▶ _Your objective_
Pull every line that holds the word "teal" from the entries.

*** Records supplied ***

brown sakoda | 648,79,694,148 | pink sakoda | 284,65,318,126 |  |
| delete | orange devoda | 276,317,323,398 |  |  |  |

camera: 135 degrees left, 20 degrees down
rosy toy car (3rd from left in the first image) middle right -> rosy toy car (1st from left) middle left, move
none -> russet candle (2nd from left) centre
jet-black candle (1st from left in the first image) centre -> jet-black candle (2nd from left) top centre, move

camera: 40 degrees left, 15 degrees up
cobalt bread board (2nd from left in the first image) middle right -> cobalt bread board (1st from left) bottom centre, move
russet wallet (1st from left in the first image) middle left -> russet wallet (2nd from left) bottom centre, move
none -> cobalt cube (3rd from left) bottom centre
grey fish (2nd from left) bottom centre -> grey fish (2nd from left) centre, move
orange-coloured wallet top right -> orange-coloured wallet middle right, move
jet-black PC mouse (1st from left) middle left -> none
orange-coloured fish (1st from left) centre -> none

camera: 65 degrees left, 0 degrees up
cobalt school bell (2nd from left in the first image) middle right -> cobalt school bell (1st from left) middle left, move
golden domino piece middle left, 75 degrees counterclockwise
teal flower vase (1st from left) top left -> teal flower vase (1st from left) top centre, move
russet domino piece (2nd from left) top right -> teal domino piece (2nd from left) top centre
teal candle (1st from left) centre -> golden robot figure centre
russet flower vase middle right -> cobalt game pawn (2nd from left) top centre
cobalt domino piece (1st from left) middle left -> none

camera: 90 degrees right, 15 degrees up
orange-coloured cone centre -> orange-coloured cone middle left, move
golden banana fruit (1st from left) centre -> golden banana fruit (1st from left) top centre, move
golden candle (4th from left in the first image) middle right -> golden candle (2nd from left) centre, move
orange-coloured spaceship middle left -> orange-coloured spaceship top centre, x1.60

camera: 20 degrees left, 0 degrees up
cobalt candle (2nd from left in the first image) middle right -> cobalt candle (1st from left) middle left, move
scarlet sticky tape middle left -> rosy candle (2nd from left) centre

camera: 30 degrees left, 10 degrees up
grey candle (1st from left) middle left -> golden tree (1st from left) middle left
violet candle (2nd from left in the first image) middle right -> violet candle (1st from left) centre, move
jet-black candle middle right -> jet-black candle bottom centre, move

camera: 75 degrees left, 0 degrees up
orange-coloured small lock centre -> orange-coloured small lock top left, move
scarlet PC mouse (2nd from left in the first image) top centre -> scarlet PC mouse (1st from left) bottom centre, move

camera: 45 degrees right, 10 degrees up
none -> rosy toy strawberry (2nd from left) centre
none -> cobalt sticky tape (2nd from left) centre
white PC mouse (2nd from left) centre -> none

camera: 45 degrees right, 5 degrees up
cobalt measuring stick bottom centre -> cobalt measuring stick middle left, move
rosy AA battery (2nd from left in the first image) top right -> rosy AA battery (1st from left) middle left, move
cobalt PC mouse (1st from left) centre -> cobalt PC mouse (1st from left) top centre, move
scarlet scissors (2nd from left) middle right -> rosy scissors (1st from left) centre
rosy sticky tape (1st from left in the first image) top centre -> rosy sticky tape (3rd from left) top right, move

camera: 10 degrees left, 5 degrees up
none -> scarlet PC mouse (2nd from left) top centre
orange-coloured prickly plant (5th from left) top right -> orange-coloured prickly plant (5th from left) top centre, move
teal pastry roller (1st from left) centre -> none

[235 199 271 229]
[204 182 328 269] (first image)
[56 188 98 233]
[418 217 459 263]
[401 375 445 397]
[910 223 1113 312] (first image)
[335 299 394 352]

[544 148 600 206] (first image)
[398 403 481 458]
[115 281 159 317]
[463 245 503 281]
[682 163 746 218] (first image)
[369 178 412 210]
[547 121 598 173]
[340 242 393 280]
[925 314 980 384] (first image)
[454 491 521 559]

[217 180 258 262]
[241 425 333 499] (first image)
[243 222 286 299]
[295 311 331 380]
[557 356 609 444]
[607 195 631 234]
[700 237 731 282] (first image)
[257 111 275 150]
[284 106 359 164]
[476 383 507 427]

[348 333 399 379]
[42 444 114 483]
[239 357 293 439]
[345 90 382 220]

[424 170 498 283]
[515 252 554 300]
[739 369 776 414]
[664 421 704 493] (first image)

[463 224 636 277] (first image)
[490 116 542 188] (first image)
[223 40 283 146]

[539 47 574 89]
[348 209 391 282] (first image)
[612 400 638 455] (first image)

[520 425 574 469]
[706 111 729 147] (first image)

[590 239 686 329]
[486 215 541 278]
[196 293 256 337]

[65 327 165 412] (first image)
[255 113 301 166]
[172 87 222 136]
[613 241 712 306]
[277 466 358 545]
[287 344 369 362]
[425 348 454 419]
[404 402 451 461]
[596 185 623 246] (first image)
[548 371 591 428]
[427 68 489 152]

*** End of Records supplied ***

▶ _Output below_
teal flower vase (1st from left) top left -> teal flower vase (1st from left) top centre, move
russet domino piece (2nd from left) top right -> teal domino piece (2nd from left) top centre
teal candle (1st from left) centre -> golden robot figure centre
teal pastry roller (1st from left) centre -> none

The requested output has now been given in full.